TASK DESCRIPTION –
Lift out all lines below that contain "down".

-------- MATERIAL PROVIDED --------

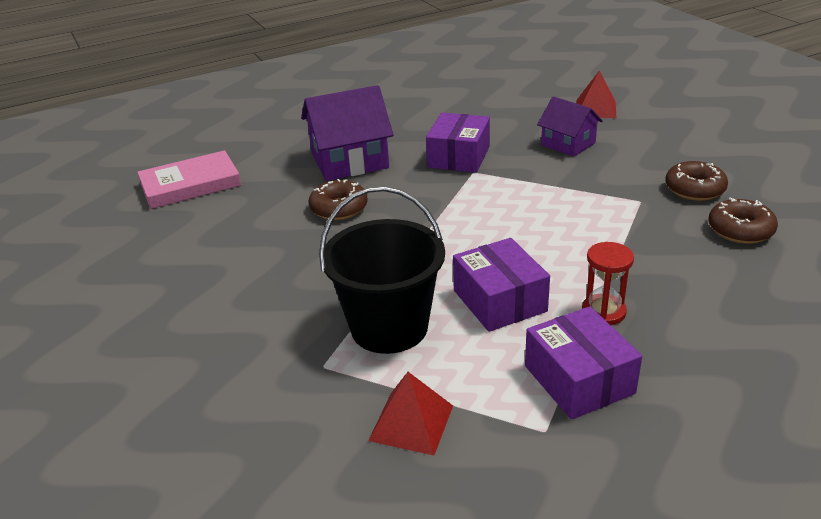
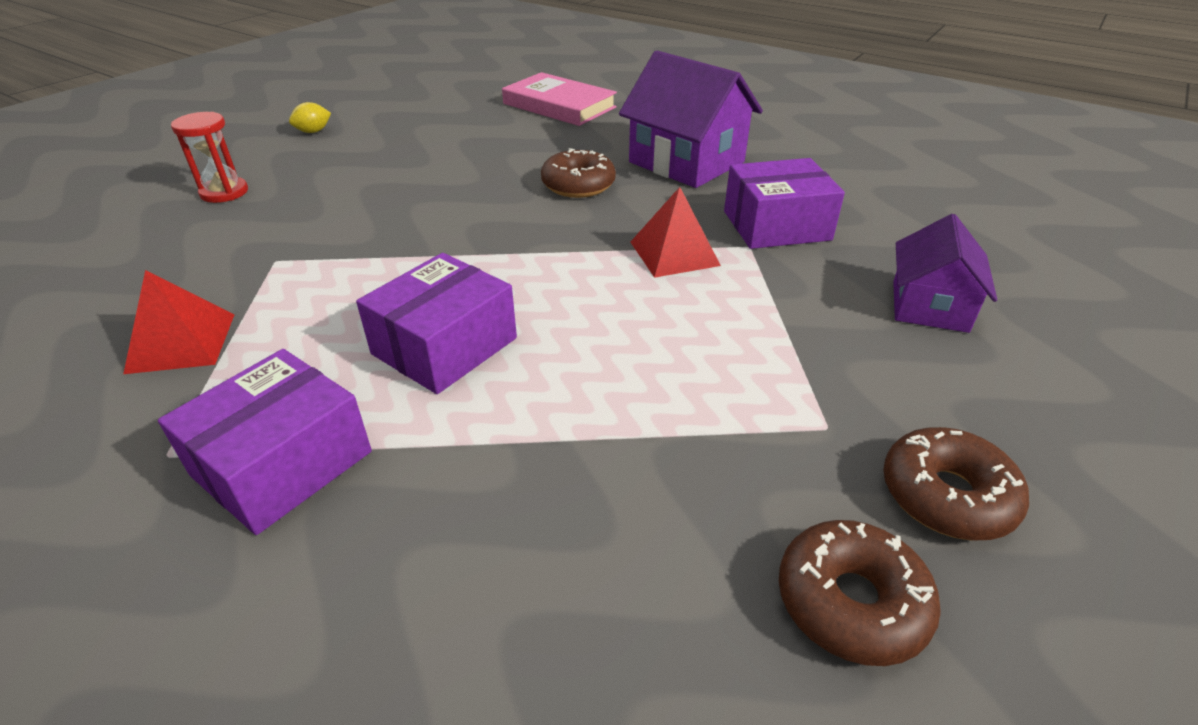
camera: 60 degrees right, 5 degrees up
(74, 322) = (313, 131): none -> yellow lemon
(389, 327) = (356, 280): black bucket -> none
(595, 109) = (1093, 306): red pyramid -> red pyramid (674, 253)
(603, 312) = (460, 453): red hourglass -> red hourglass (224, 192)

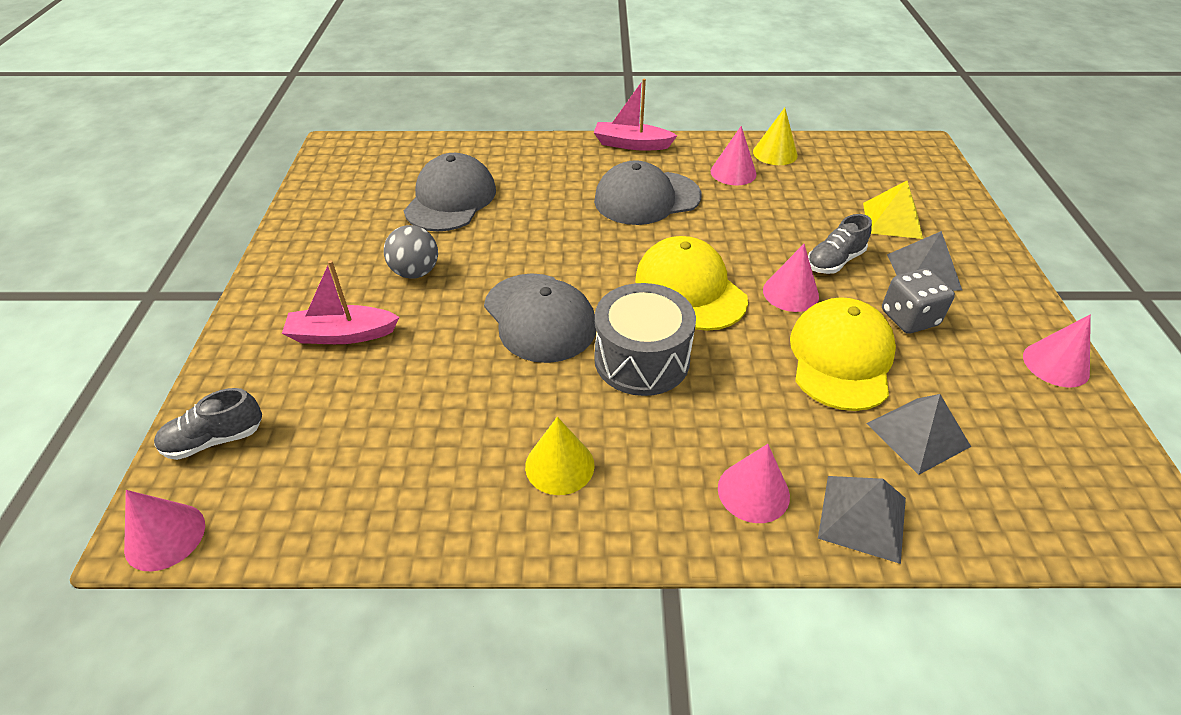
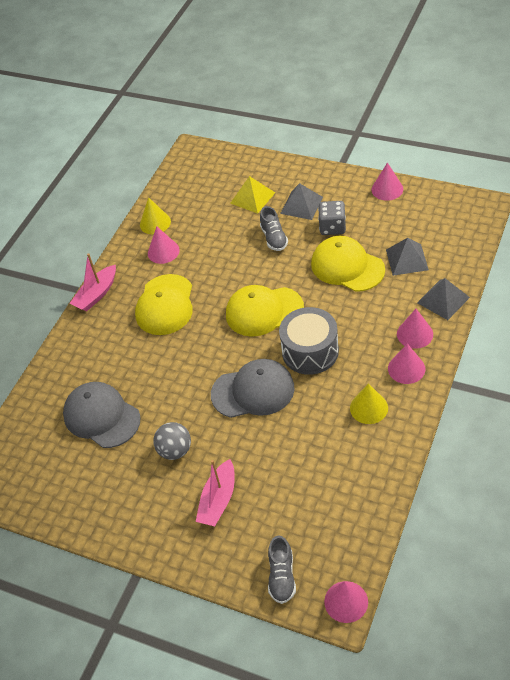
camera: 60 degrees left, 5 degrees up
(647, 198) = (165, 305): grey cap -> yellow cap
(790, 293) = (290, 267): pink cone -> pink cone (406, 368)

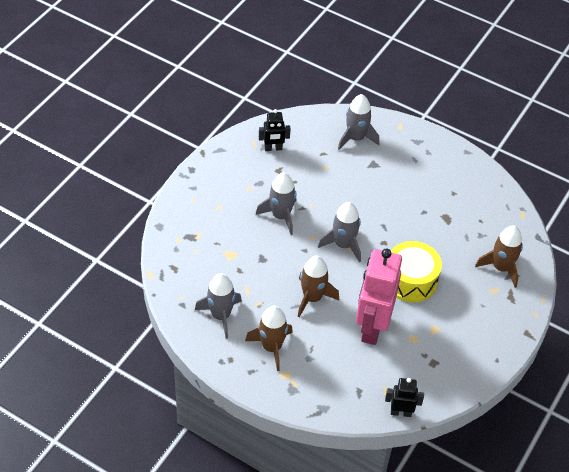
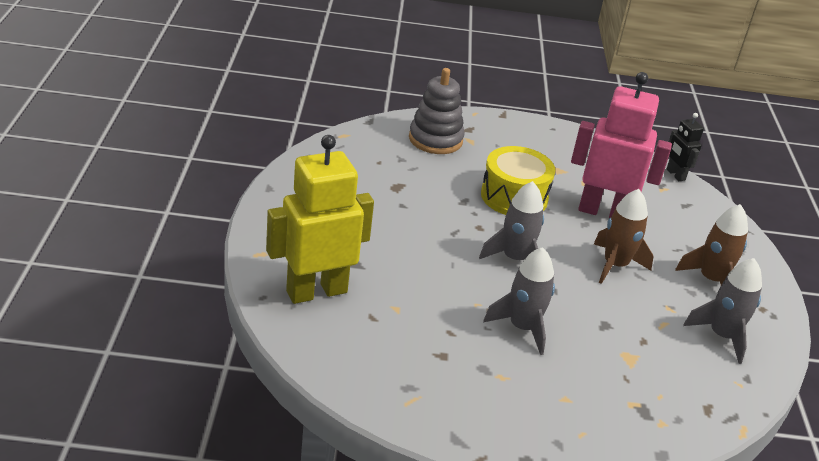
camera: 120 degrees left, 15 degrees down
(273, 148) = (404, 374): black robot -> none
(355, 138) = (316, 291): grey rocket -> yellow robot
(372, 327) = (603, 212): pink robot -> pink robot turned 150 degrees counterclockwise
(501, 268) = (435, 139): brown rocket -> grey stacking toy

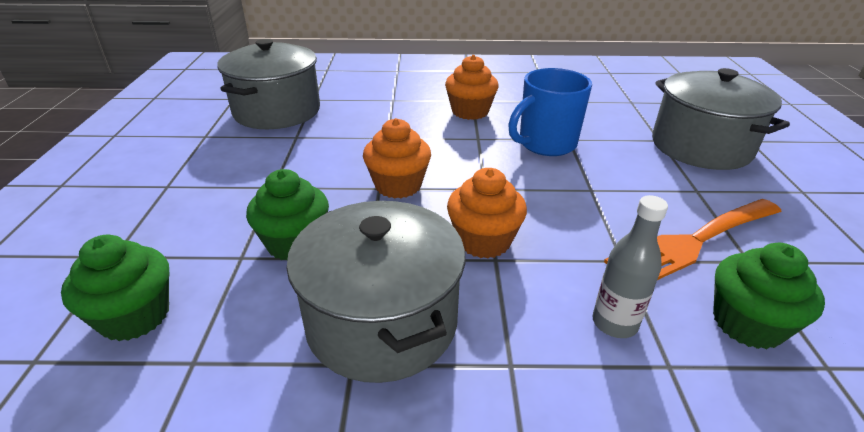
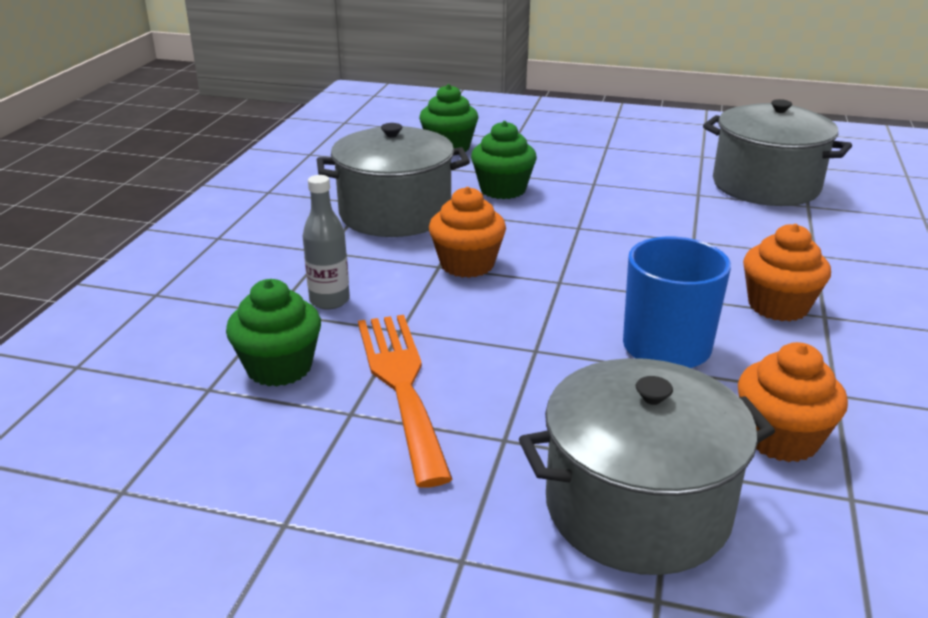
camera: 105 degrees right, 5 degrees down
(398, 185) = (579, 236): orange cupcake -> orange cupcake (781, 438)

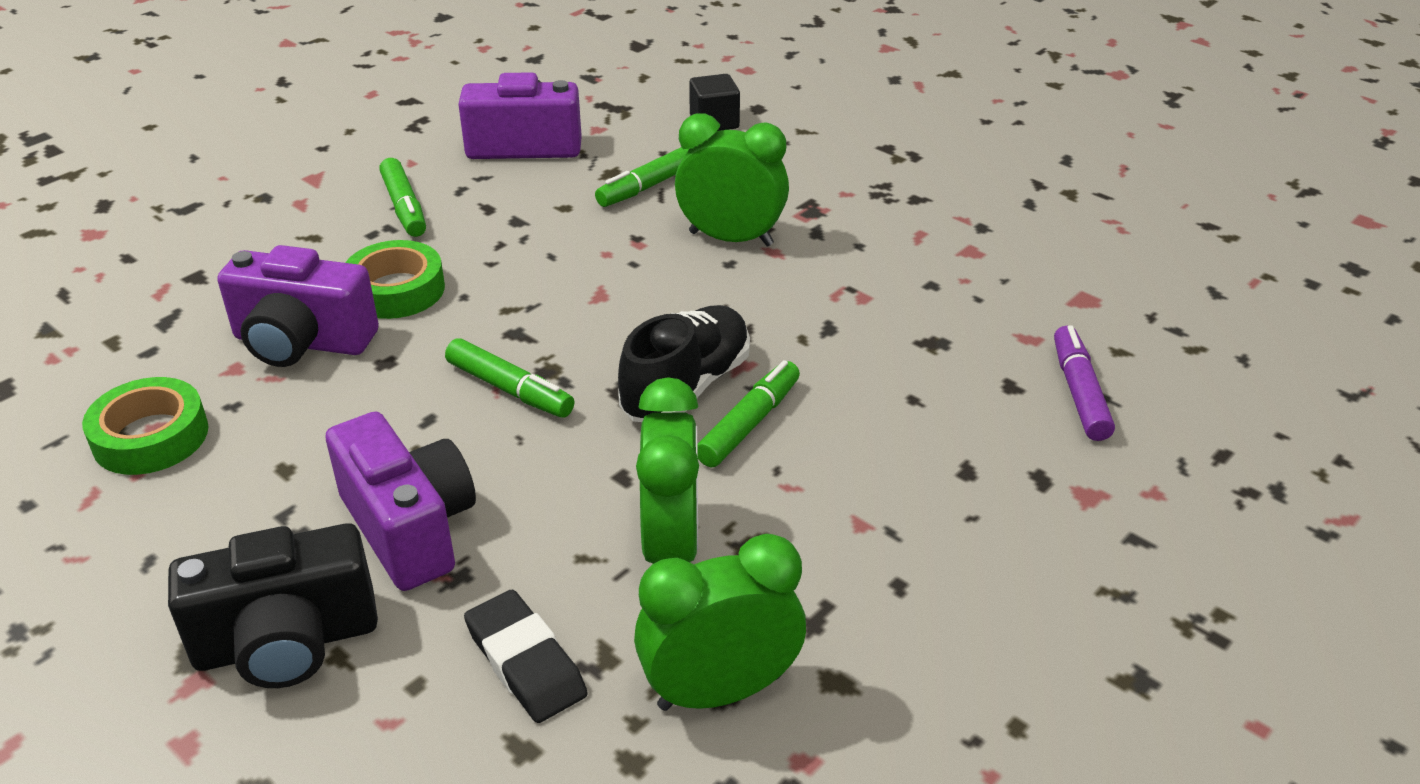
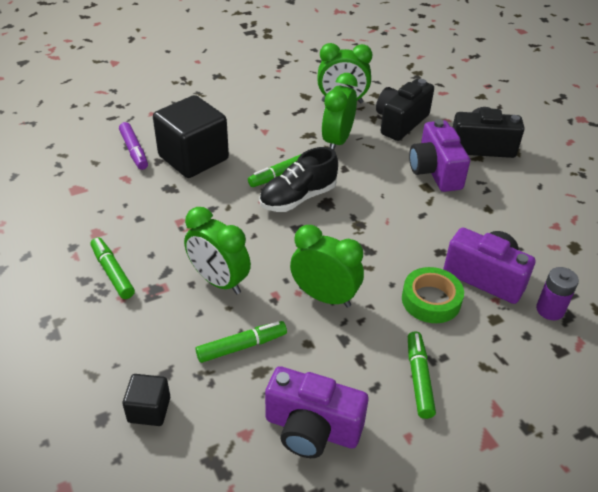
camera: 160 degrees left, 5 degrees up
(150, 437) = (555, 241): green tape -> none
(196, 322) = (550, 310): none -> purple battery
(510, 389) = (380, 219): green marker -> green marker (112, 272)
(525, 662) = (400, 122): black eraser -> black camera
(564, 257) = (324, 297): none -> green clock
(951, 411) = (193, 158): none -> black cube
(1079, 392) = (134, 151): purple marker -> purple marker turned 45 degrees counterclockwise

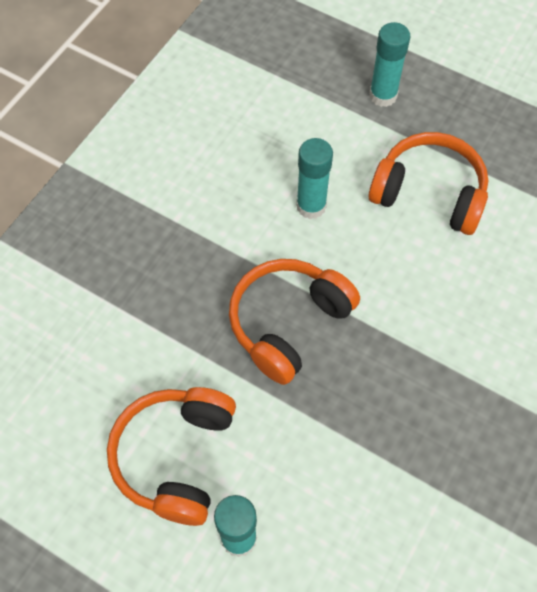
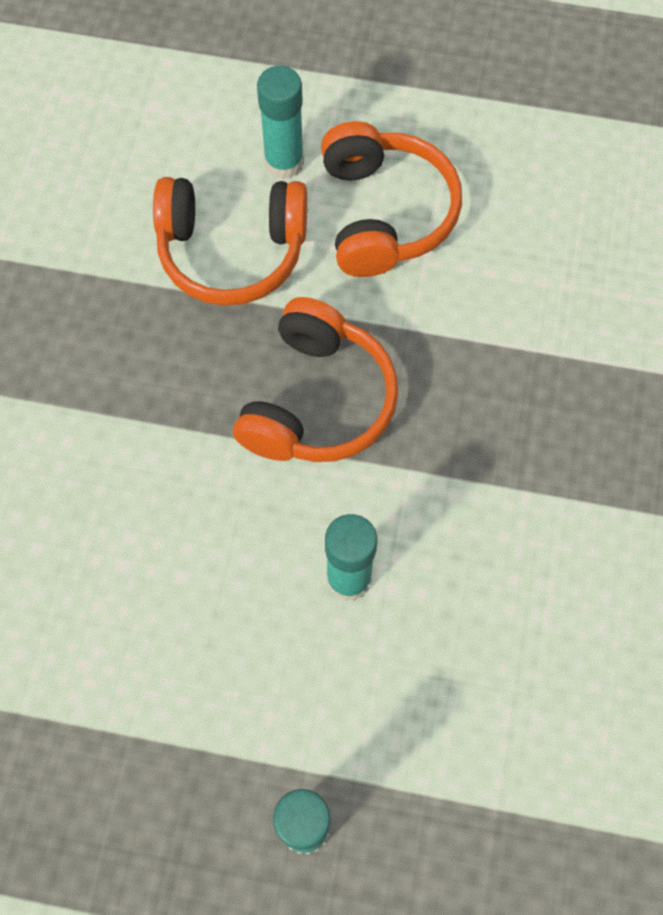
camera: 160 degrees right, 5 degrees up
(429, 193) = (183, 662): orange headphones -> orange headphones (232, 251)

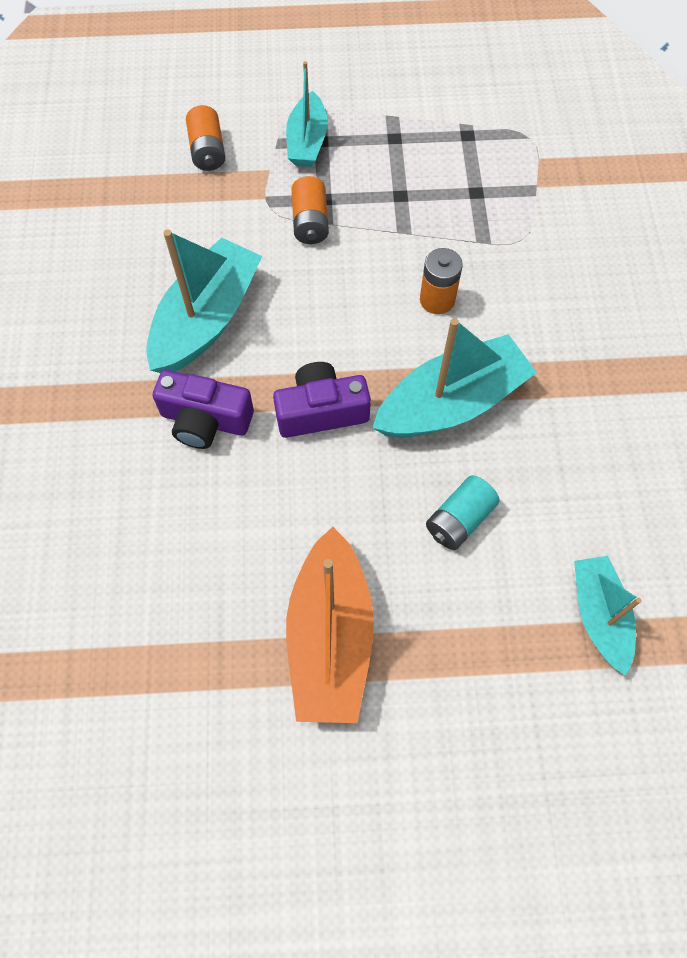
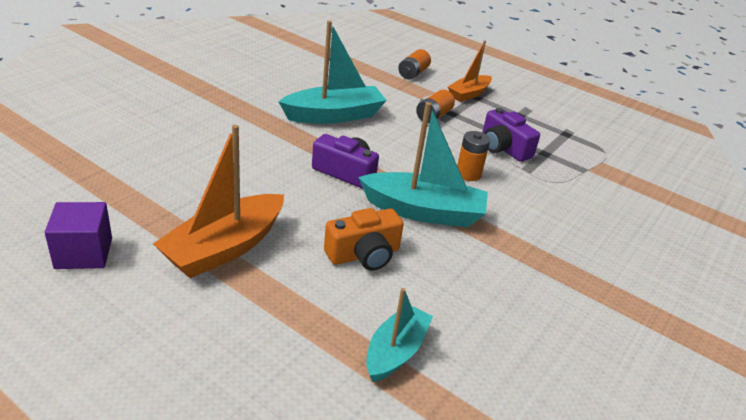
camera: 35 degrees right, 30 degrees down
(205, 420) = (283, 142): purple camera -> purple camera (503, 148)
(210, 779) = (84, 253): none -> purple cube
(307, 141) = (469, 94): turquoise boat -> orange boat
(459, 520) = (364, 254): turquoise battery -> orange camera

--------

COMPLETED TASK –
camera: 120 degrees left, 15 degrees down
camera: 105 degrees right, 5 degrees down
camera: 35 degrees right, 30 degrees down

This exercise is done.